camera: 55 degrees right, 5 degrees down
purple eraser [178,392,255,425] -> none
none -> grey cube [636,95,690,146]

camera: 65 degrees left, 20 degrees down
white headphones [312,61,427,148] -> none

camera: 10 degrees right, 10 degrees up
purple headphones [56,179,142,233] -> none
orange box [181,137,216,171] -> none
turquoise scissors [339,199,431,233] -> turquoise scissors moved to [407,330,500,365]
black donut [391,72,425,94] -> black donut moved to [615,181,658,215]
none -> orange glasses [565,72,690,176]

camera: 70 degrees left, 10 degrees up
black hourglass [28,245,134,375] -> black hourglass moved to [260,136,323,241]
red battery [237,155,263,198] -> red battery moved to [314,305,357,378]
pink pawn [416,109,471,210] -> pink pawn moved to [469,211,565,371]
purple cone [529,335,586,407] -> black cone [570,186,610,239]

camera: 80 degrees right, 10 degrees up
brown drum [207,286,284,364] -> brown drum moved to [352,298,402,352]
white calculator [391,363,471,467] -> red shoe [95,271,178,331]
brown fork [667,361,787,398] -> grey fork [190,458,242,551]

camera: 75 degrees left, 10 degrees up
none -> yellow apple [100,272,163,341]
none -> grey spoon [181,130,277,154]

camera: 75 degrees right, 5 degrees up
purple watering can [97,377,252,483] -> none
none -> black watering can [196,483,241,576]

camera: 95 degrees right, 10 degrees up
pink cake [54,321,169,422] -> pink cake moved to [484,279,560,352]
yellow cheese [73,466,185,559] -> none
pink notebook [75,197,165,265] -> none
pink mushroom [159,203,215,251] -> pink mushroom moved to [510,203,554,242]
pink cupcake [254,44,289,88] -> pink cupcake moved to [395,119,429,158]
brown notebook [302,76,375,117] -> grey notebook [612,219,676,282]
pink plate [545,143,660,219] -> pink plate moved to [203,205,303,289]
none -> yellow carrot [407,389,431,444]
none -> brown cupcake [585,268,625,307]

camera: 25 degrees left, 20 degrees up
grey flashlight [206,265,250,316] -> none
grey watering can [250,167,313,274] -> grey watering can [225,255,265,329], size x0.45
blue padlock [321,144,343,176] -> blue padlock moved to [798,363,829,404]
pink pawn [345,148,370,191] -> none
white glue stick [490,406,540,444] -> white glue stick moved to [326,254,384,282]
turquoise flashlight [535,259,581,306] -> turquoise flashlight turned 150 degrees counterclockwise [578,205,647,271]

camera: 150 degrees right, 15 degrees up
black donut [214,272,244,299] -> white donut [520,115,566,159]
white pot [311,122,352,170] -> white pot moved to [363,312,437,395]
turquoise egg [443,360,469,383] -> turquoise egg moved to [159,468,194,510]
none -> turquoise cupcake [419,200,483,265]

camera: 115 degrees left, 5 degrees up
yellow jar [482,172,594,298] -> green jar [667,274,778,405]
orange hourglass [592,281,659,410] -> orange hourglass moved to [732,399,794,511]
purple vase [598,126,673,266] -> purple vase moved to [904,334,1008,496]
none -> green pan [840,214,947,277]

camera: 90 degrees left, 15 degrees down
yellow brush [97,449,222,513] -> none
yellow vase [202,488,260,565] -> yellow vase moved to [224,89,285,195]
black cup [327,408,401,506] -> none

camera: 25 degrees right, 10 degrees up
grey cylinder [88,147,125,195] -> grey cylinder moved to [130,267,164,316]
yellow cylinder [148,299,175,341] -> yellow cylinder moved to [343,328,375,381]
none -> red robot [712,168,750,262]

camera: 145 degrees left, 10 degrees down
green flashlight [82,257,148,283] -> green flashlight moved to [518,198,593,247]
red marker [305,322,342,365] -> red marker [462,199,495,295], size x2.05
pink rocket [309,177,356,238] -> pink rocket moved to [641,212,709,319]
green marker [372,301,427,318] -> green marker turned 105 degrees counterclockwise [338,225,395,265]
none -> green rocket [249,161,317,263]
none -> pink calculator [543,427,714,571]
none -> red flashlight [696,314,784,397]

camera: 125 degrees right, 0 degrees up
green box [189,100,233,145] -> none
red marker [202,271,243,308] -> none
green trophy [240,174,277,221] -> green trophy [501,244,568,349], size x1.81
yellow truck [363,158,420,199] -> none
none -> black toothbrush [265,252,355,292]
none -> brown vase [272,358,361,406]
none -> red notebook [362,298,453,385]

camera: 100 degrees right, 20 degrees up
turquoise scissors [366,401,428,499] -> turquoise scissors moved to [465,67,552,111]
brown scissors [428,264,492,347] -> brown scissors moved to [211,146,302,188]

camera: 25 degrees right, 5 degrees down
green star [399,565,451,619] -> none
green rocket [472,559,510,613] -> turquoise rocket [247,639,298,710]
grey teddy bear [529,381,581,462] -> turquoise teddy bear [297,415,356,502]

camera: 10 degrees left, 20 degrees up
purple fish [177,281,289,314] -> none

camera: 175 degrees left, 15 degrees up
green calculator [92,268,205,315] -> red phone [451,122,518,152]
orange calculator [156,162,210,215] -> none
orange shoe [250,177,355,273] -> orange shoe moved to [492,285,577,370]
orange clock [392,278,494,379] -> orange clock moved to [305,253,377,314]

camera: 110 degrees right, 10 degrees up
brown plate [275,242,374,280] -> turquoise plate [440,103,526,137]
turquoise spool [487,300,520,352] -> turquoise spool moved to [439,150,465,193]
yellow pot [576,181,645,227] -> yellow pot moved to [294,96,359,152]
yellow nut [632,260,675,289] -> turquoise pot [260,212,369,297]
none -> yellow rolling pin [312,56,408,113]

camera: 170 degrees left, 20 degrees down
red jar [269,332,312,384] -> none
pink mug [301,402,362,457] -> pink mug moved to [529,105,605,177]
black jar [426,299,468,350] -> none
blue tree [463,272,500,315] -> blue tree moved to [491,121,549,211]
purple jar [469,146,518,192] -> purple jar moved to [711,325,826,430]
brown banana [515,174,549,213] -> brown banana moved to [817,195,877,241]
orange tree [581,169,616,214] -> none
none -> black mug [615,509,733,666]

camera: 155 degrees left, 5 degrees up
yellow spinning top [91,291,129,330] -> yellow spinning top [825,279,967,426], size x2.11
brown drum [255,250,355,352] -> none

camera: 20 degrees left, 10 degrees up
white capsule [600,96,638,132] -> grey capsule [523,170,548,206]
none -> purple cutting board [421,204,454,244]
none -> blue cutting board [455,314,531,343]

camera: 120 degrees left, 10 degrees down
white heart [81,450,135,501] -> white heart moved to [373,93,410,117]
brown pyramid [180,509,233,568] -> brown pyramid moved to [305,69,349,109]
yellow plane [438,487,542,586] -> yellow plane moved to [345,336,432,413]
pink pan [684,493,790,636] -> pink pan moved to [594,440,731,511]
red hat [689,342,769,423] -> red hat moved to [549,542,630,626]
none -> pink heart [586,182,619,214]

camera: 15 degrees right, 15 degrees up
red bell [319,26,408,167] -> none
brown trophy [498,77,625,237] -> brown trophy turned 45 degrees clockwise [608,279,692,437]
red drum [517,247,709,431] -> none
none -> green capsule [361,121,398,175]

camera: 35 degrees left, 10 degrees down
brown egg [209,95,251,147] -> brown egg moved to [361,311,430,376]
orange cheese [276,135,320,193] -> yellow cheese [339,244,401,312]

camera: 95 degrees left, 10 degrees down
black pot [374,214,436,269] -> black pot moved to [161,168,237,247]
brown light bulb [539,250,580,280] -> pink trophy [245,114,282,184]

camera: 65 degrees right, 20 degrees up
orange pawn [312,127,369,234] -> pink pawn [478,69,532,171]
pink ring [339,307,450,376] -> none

- - -

*HOW TO COMPLETE THIS TASK*
Could you retype each record exactly as it appears?

*SOLUTION FOR THIS EXERCISE*
camera: 55 degrees right, 5 degrees down
purple eraser [178,392,255,425] -> none
none -> grey cube [636,95,690,146]

camera: 65 degrees left, 20 degrees down
white headphones [312,61,427,148] -> none

camera: 10 degrees right, 10 degrees up
purple headphones [56,179,142,233] -> none
orange box [181,137,216,171] -> none
turquoise scissors [339,199,431,233] -> turquoise scissors moved to [407,330,500,365]
black donut [391,72,425,94] -> black donut moved to [615,181,658,215]
none -> orange glasses [565,72,690,176]

camera: 70 degrees left, 10 degrees up
black hourglass [28,245,134,375] -> black hourglass moved to [260,136,323,241]
red battery [237,155,263,198] -> red battery moved to [314,305,357,378]
pink pawn [416,109,471,210] -> pink pawn moved to [469,211,565,371]
purple cone [529,335,586,407] -> black cone [570,186,610,239]

camera: 80 degrees right, 10 degrees up
brown drum [207,286,284,364] -> brown drum moved to [352,298,402,352]
white calculator [391,363,471,467] -> red shoe [95,271,178,331]
brown fork [667,361,787,398] -> grey fork [190,458,242,551]

camera: 75 degrees left, 10 degrees up
none -> yellow apple [100,272,163,341]
none -> grey spoon [181,130,277,154]

camera: 75 degrees right, 5 degrees up
purple watering can [97,377,252,483] -> none
none -> black watering can [196,483,241,576]

camera: 95 degrees right, 10 degrees up
pink cake [54,321,169,422] -> pink cake moved to [484,279,560,352]
yellow cheese [73,466,185,559] -> none
pink notebook [75,197,165,265] -> none
pink mushroom [159,203,215,251] -> pink mushroom moved to [510,203,554,242]
pink cupcake [254,44,289,88] -> pink cupcake moved to [395,119,429,158]
brown notebook [302,76,375,117] -> grey notebook [612,219,676,282]
pink plate [545,143,660,219] -> pink plate moved to [203,205,303,289]
none -> yellow carrot [407,389,431,444]
none -> brown cupcake [585,268,625,307]

camera: 25 degrees left, 20 degrees up
grey flashlight [206,265,250,316] -> none
grey watering can [250,167,313,274] -> grey watering can [225,255,265,329], size x0.45
blue padlock [321,144,343,176] -> blue padlock moved to [798,363,829,404]
pink pawn [345,148,370,191] -> none
white glue stick [490,406,540,444] -> white glue stick moved to [326,254,384,282]
turquoise flashlight [535,259,581,306] -> turquoise flashlight turned 150 degrees counterclockwise [578,205,647,271]

camera: 150 degrees right, 15 degrees up
black donut [214,272,244,299] -> white donut [520,115,566,159]
white pot [311,122,352,170] -> white pot moved to [363,312,437,395]
turquoise egg [443,360,469,383] -> turquoise egg moved to [159,468,194,510]
none -> turquoise cupcake [419,200,483,265]

camera: 115 degrees left, 5 degrees up
yellow jar [482,172,594,298] -> green jar [667,274,778,405]
orange hourglass [592,281,659,410] -> orange hourglass moved to [732,399,794,511]
purple vase [598,126,673,266] -> purple vase moved to [904,334,1008,496]
none -> green pan [840,214,947,277]

camera: 90 degrees left, 15 degrees down
yellow brush [97,449,222,513] -> none
yellow vase [202,488,260,565] -> yellow vase moved to [224,89,285,195]
black cup [327,408,401,506] -> none

camera: 25 degrees right, 10 degrees up
grey cylinder [88,147,125,195] -> grey cylinder moved to [130,267,164,316]
yellow cylinder [148,299,175,341] -> yellow cylinder moved to [343,328,375,381]
none -> red robot [712,168,750,262]

camera: 145 degrees left, 10 degrees down
green flashlight [82,257,148,283] -> green flashlight moved to [518,198,593,247]
red marker [305,322,342,365] -> red marker [462,199,495,295], size x2.05
pink rocket [309,177,356,238] -> pink rocket moved to [641,212,709,319]
green marker [372,301,427,318] -> green marker turned 105 degrees counterclockwise [338,225,395,265]
none -> green rocket [249,161,317,263]
none -> pink calculator [543,427,714,571]
none -> red flashlight [696,314,784,397]

camera: 125 degrees right, 0 degrees up
green box [189,100,233,145] -> none
red marker [202,271,243,308] -> none
green trophy [240,174,277,221] -> green trophy [501,244,568,349], size x1.81
yellow truck [363,158,420,199] -> none
none -> black toothbrush [265,252,355,292]
none -> brown vase [272,358,361,406]
none -> red notebook [362,298,453,385]

camera: 100 degrees right, 20 degrees up
turquoise scissors [366,401,428,499] -> turquoise scissors moved to [465,67,552,111]
brown scissors [428,264,492,347] -> brown scissors moved to [211,146,302,188]

camera: 25 degrees right, 5 degrees down
green star [399,565,451,619] -> none
green rocket [472,559,510,613] -> turquoise rocket [247,639,298,710]
grey teddy bear [529,381,581,462] -> turquoise teddy bear [297,415,356,502]

camera: 10 degrees left, 20 degrees up
purple fish [177,281,289,314] -> none

camera: 175 degrees left, 15 degrees up
green calculator [92,268,205,315] -> red phone [451,122,518,152]
orange calculator [156,162,210,215] -> none
orange shoe [250,177,355,273] -> orange shoe moved to [492,285,577,370]
orange clock [392,278,494,379] -> orange clock moved to [305,253,377,314]

camera: 110 degrees right, 10 degrees up
brown plate [275,242,374,280] -> turquoise plate [440,103,526,137]
turquoise spool [487,300,520,352] -> turquoise spool moved to [439,150,465,193]
yellow pot [576,181,645,227] -> yellow pot moved to [294,96,359,152]
yellow nut [632,260,675,289] -> turquoise pot [260,212,369,297]
none -> yellow rolling pin [312,56,408,113]

camera: 170 degrees left, 20 degrees down
red jar [269,332,312,384] -> none
pink mug [301,402,362,457] -> pink mug moved to [529,105,605,177]
black jar [426,299,468,350] -> none
blue tree [463,272,500,315] -> blue tree moved to [491,121,549,211]
purple jar [469,146,518,192] -> purple jar moved to [711,325,826,430]
brown banana [515,174,549,213] -> brown banana moved to [817,195,877,241]
orange tree [581,169,616,214] -> none
none -> black mug [615,509,733,666]

camera: 155 degrees left, 5 degrees up
yellow spinning top [91,291,129,330] -> yellow spinning top [825,279,967,426], size x2.11
brown drum [255,250,355,352] -> none

camera: 20 degrees left, 10 degrees up
white capsule [600,96,638,132] -> grey capsule [523,170,548,206]
none -> purple cutting board [421,204,454,244]
none -> blue cutting board [455,314,531,343]

camera: 120 degrees left, 10 degrees down
white heart [81,450,135,501] -> white heart moved to [373,93,410,117]
brown pyramid [180,509,233,568] -> brown pyramid moved to [305,69,349,109]
yellow plane [438,487,542,586] -> yellow plane moved to [345,336,432,413]
pink pan [684,493,790,636] -> pink pan moved to [594,440,731,511]
red hat [689,342,769,423] -> red hat moved to [549,542,630,626]
none -> pink heart [586,182,619,214]

camera: 15 degrees right, 15 degrees up
red bell [319,26,408,167] -> none
brown trophy [498,77,625,237] -> brown trophy turned 45 degrees clockwise [608,279,692,437]
red drum [517,247,709,431] -> none
none -> green capsule [361,121,398,175]

camera: 35 degrees left, 10 degrees down
brown egg [209,95,251,147] -> brown egg moved to [361,311,430,376]
orange cheese [276,135,320,193] -> yellow cheese [339,244,401,312]

camera: 95 degrees left, 10 degrees down
black pot [374,214,436,269] -> black pot moved to [161,168,237,247]
brown light bulb [539,250,580,280] -> pink trophy [245,114,282,184]

camera: 65 degrees right, 20 degrees up
orange pawn [312,127,369,234] -> pink pawn [478,69,532,171]
pink ring [339,307,450,376] -> none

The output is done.